RECORDED DATA ->

◇ ◇ ◇

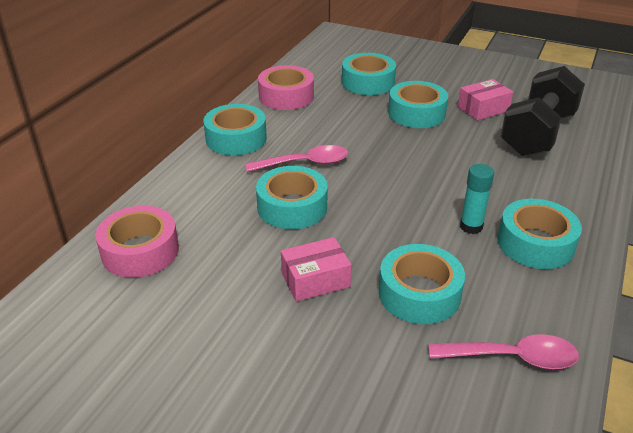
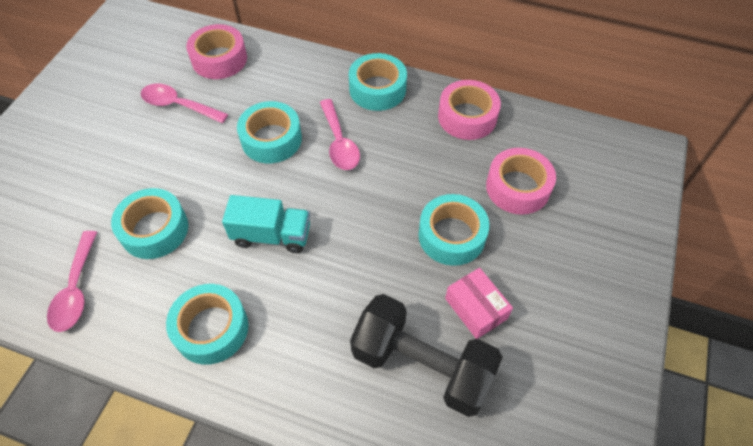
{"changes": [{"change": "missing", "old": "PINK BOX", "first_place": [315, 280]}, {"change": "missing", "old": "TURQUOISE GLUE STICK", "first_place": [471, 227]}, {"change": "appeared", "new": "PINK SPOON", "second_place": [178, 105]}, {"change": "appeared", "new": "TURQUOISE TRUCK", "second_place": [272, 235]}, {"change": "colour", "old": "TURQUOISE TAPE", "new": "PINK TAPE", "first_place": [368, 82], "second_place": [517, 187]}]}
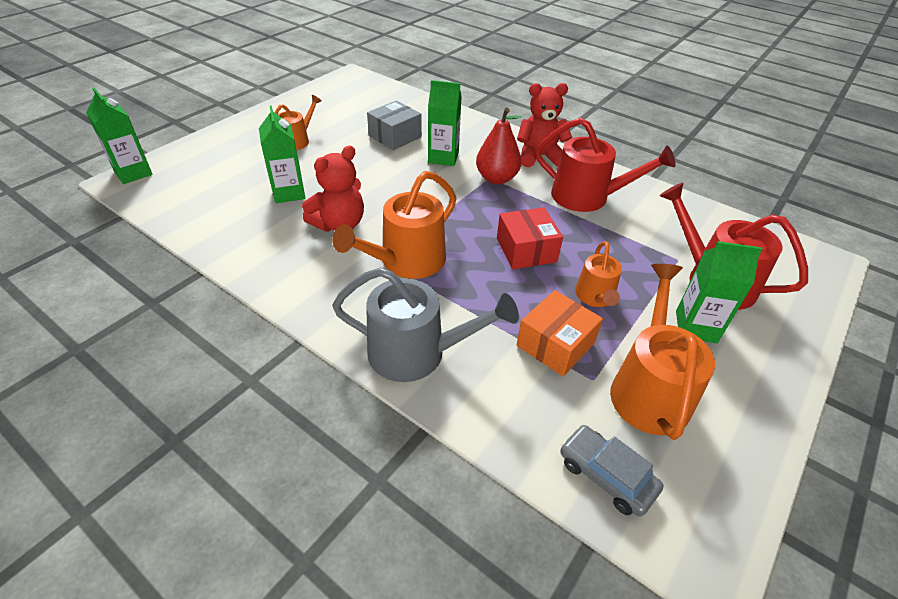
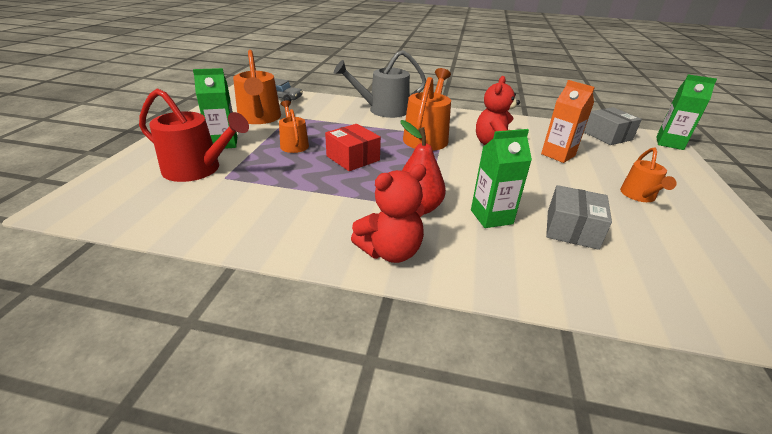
{"changes": [{"change": "missing", "old": "ORANGE BOX", "first_place": [555, 344]}, {"change": "missing", "old": "RED WATERING CAN", "first_place": [587, 197]}, {"change": "appeared", "new": "GREY BOX", "second_place": [607, 136]}, {"change": "colour", "old": "GREEN CARTON", "new": "ORANGE CARTON", "first_place": [289, 193], "second_place": [558, 155]}]}
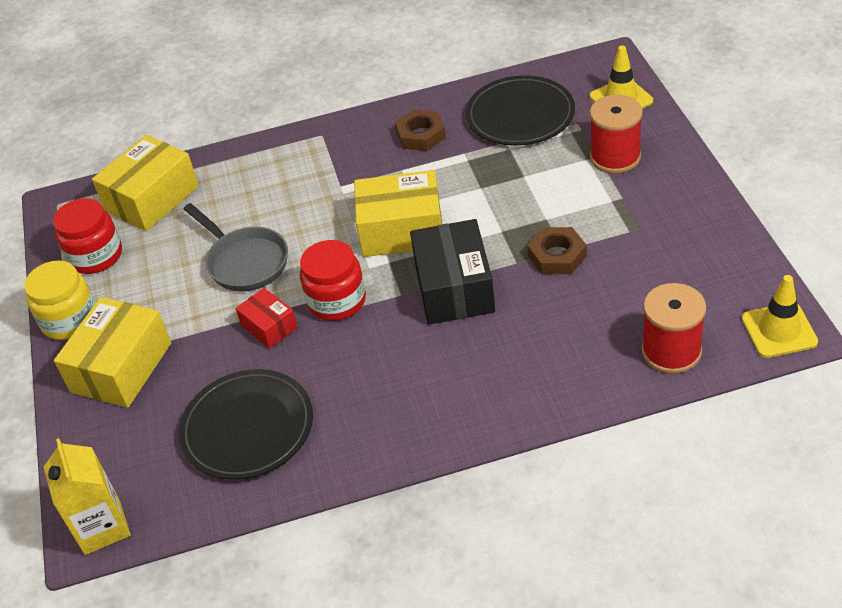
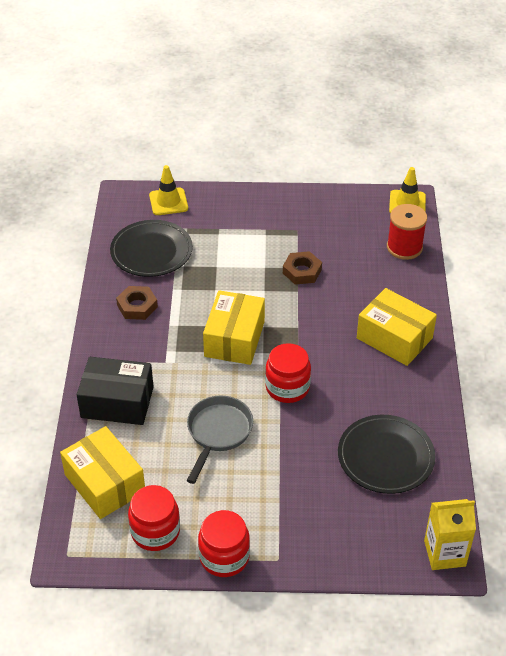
{"changes": [{"change": "missing", "old": "RED BOX", "first_place": [269, 326]}, {"change": "missing", "old": "RED SPOOL", "first_place": [615, 157]}, {"change": "relocated", "old": "YELLOW BOX", "first_place": [121, 367], "second_place": [394, 338]}, {"change": "relocated", "old": "BLACK BOX", "first_place": [454, 288], "second_place": [117, 402]}, {"change": "colour", "old": "YELLOW JAR", "new": "RED JAR", "first_place": [70, 320], "second_place": [224, 557]}, {"change": "spun", "old": "GREY PAN", "first_place": [245, 261], "second_place": [218, 433], "degrees": -45}]}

◇ ◇ ◇

WHAT THE EXERCISE ASKS -> A verbatim copy of the data, pictures removed, is the expected result.

ANSWER SECTION ->
{"changes": [{"change": "missing", "old": "PINK BOX", "first_place": [315, 280]}, {"change": "missing", "old": "TURQUOISE GLUE STICK", "first_place": [471, 227]}, {"change": "appeared", "new": "PINK SPOON", "second_place": [178, 105]}, {"change": "appeared", "new": "TURQUOISE TRUCK", "second_place": [272, 235]}, {"change": "colour", "old": "TURQUOISE TAPE", "new": "PINK TAPE", "first_place": [368, 82], "second_place": [517, 187]}]}
{"changes": [{"change": "missing", "old": "ORANGE BOX", "first_place": [555, 344]}, {"change": "missing", "old": "RED WATERING CAN", "first_place": [587, 197]}, {"change": "appeared", "new": "GREY BOX", "second_place": [607, 136]}, {"change": "colour", "old": "GREEN CARTON", "new": "ORANGE CARTON", "first_place": [289, 193], "second_place": [558, 155]}]}
{"changes": [{"change": "missing", "old": "RED BOX", "first_place": [269, 326]}, {"change": "missing", "old": "RED SPOOL", "first_place": [615, 157]}, {"change": "relocated", "old": "YELLOW BOX", "first_place": [121, 367], "second_place": [394, 338]}, {"change": "relocated", "old": "BLACK BOX", "first_place": [454, 288], "second_place": [117, 402]}, {"change": "colour", "old": "YELLOW JAR", "new": "RED JAR", "first_place": [70, 320], "second_place": [224, 557]}, {"change": "spun", "old": "GREY PAN", "first_place": [245, 261], "second_place": [218, 433], "degrees": -45}]}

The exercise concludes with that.